**Data for processing**.

· · ·

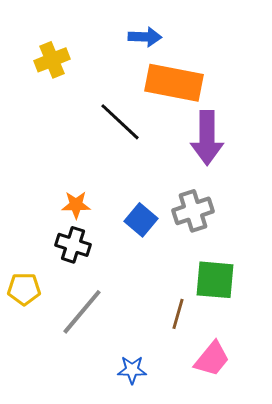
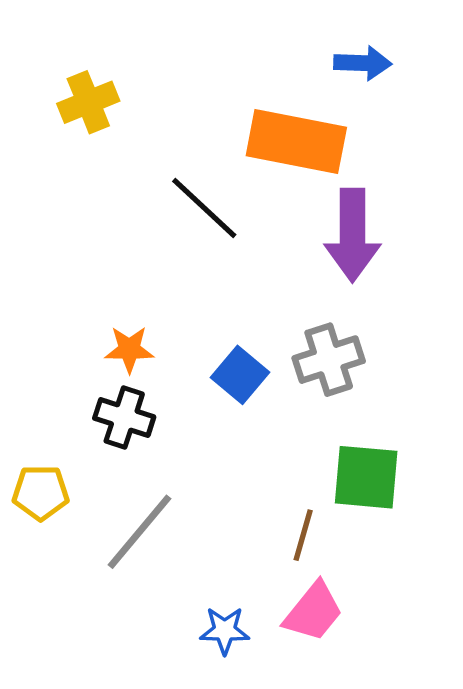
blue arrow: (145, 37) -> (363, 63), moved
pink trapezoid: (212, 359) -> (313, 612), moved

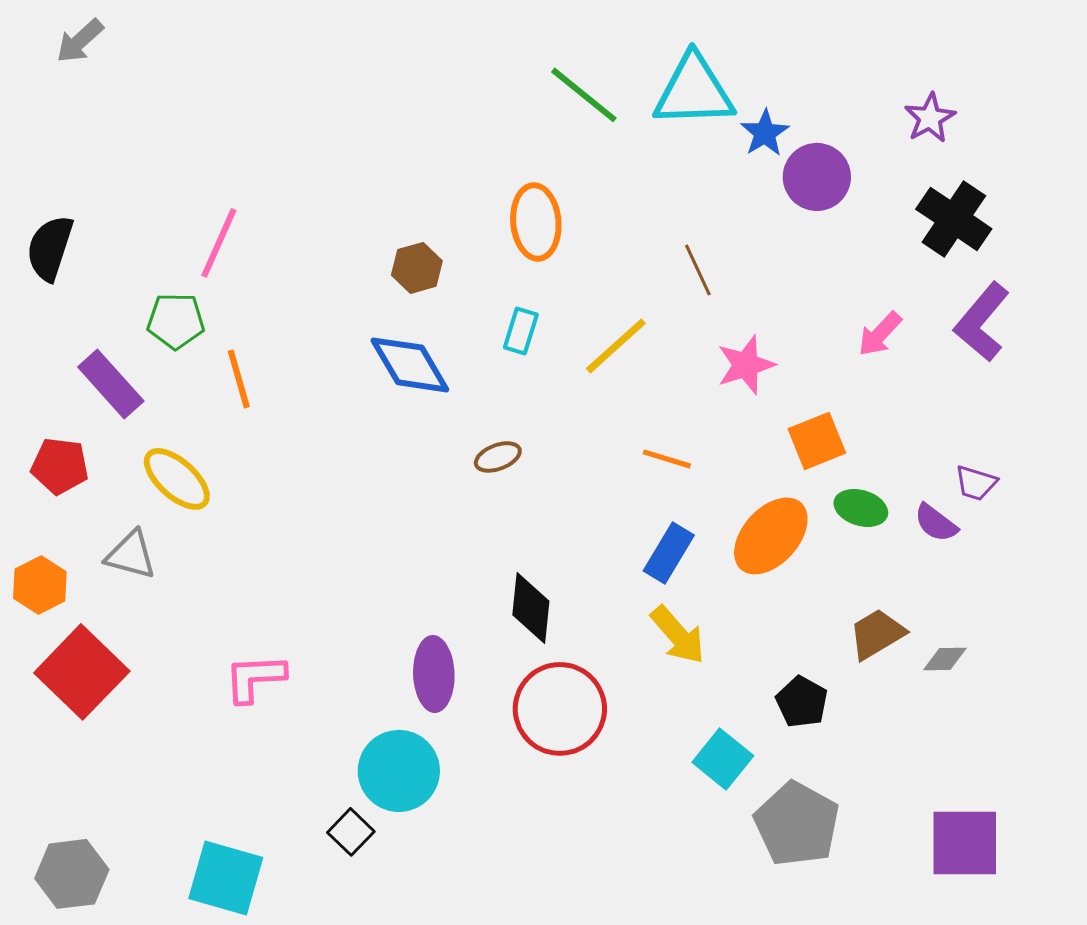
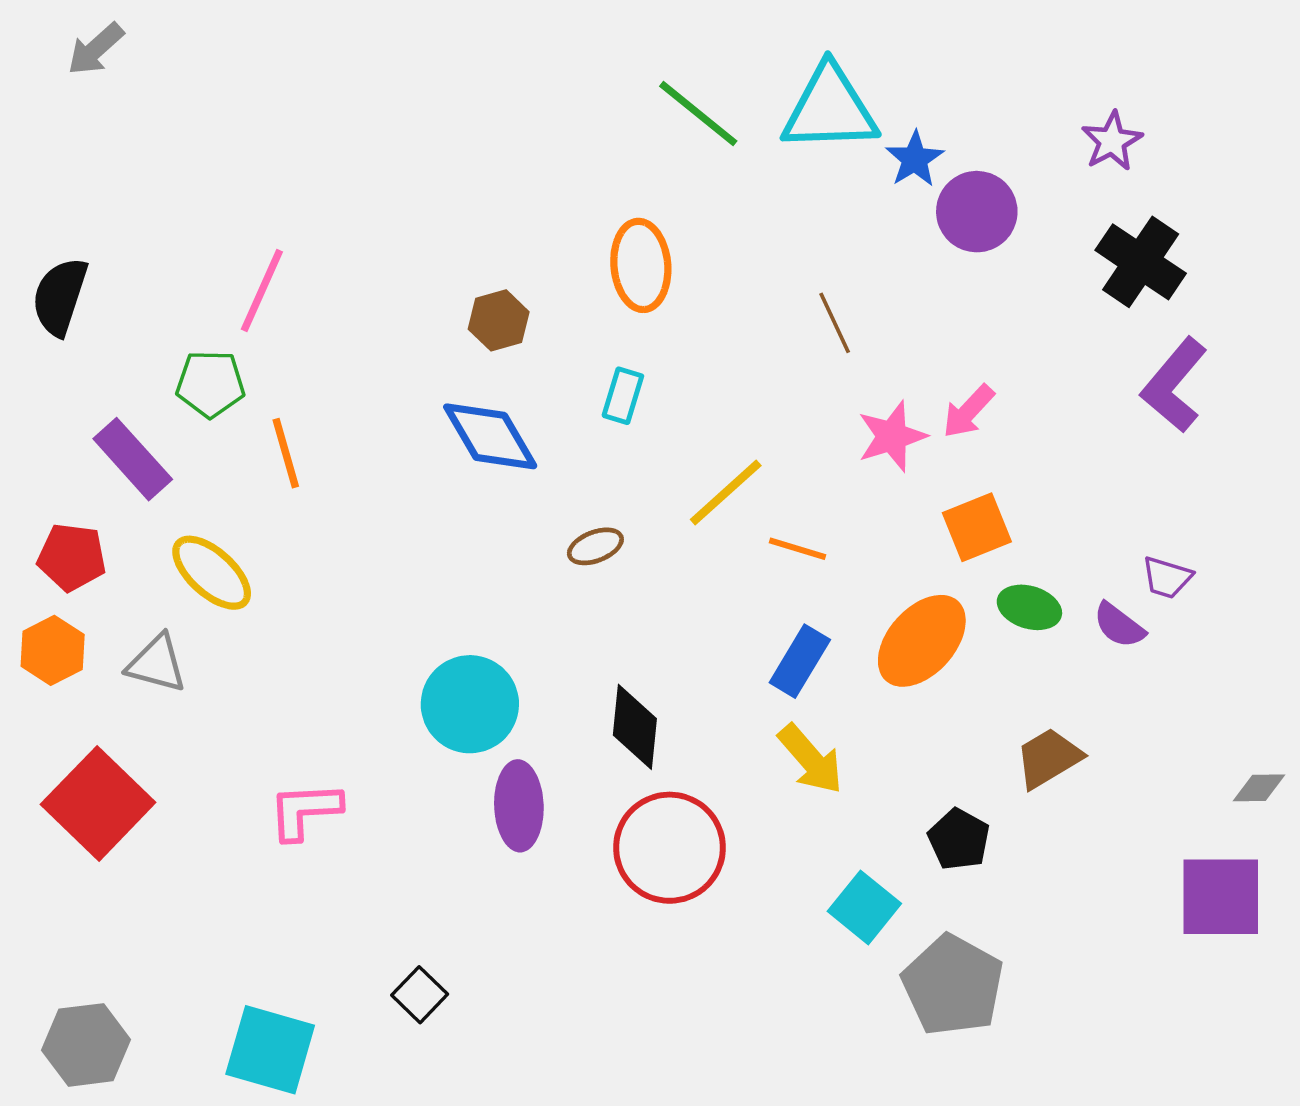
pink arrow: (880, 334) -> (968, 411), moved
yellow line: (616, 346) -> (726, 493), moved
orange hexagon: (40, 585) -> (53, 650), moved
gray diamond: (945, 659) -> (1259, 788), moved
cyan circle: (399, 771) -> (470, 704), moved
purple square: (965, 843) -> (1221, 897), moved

· · ·

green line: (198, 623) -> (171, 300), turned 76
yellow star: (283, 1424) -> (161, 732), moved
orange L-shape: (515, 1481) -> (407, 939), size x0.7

· · ·

**Work order**.
When you reach the line containing "orange hexagon: (40, 585) -> (53, 650), moved" in the data above, start copying exactly, and stop after the line containing "purple square: (965, 843)".

**Your response**.
orange hexagon: (40, 585) -> (53, 650), moved
gray diamond: (945, 659) -> (1259, 788), moved
cyan circle: (399, 771) -> (470, 704), moved
purple square: (965, 843) -> (1221, 897), moved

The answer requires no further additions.